[Exercise goal] Find every line in the records that holds the string "brick". Copy each one.
[Opening Exercise data section]
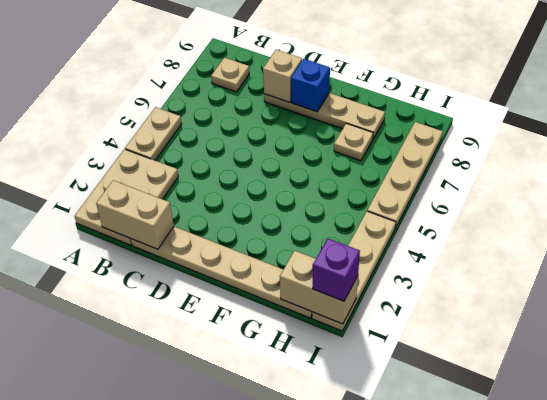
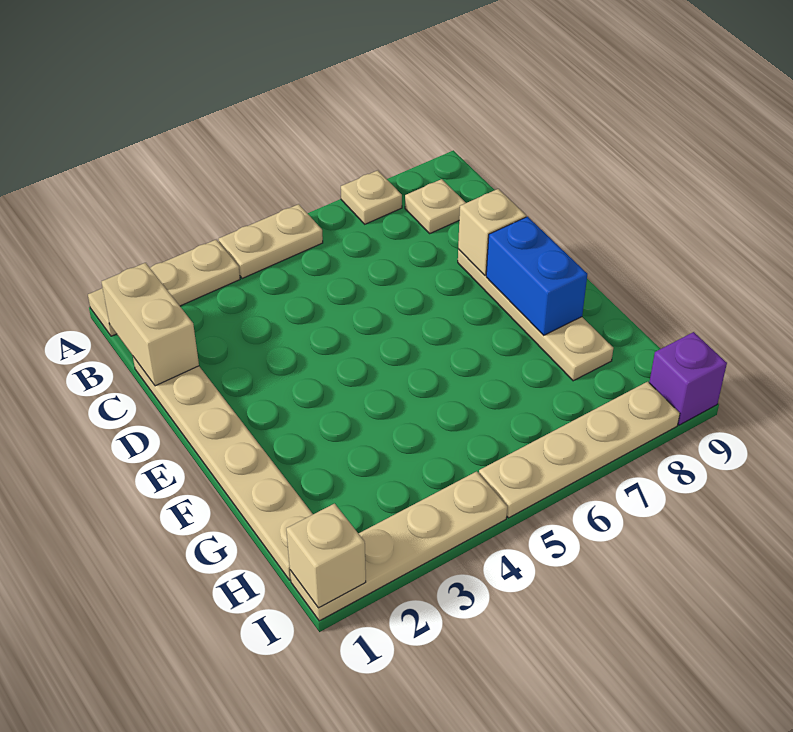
tan plate A1:B3 level 1 -> tan plate A1:A3 level 1
blue brick E8 level 2 -> blue brick E8:F8 level 2
tan plate G7 level 1 -> tan plate A7 level 1
tan brick H1:I1 level 2 -> tan brick I1 level 2
purple brick I1 level 3 -> purple brick I9 level 1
[Closing Exercise data section]
[Exercise solution]
blue brick E8 level 2 -> blue brick E8:F8 level 2
tan brick H1:I1 level 2 -> tan brick I1 level 2
purple brick I1 level 3 -> purple brick I9 level 1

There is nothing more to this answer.